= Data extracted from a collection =
━━━

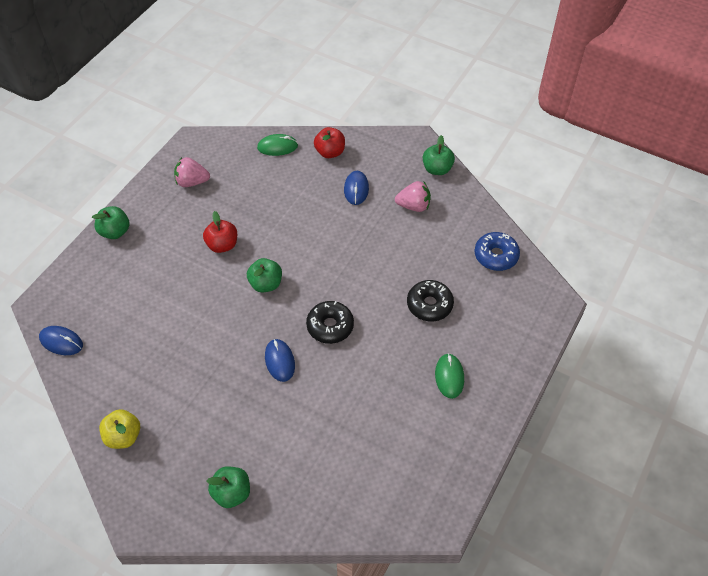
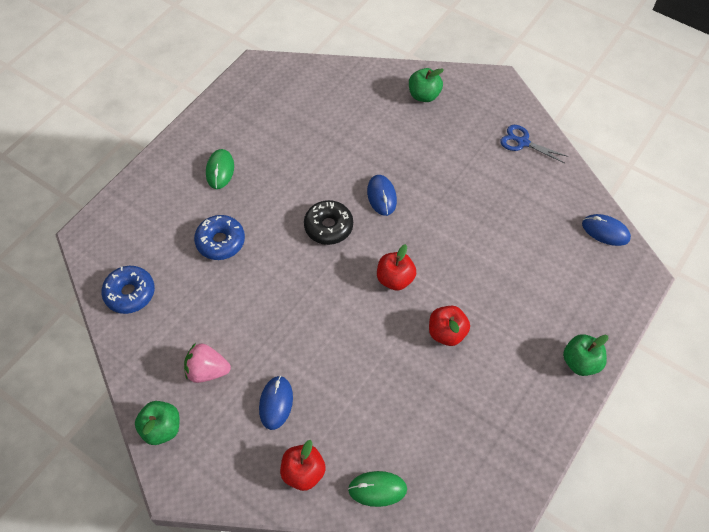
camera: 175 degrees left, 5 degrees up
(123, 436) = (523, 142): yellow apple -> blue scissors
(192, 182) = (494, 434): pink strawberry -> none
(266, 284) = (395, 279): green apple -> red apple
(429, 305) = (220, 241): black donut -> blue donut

━━━

= PROBLEM =
Keep the pictures out of the copy and return the rest of the data above exactly.

= RESPONSE =
camera: 175 degrees left, 5 degrees up
(123, 436) = (523, 142): yellow apple -> blue scissors
(192, 182) = (494, 434): pink strawberry -> none
(266, 284) = (395, 279): green apple -> red apple
(429, 305) = (220, 241): black donut -> blue donut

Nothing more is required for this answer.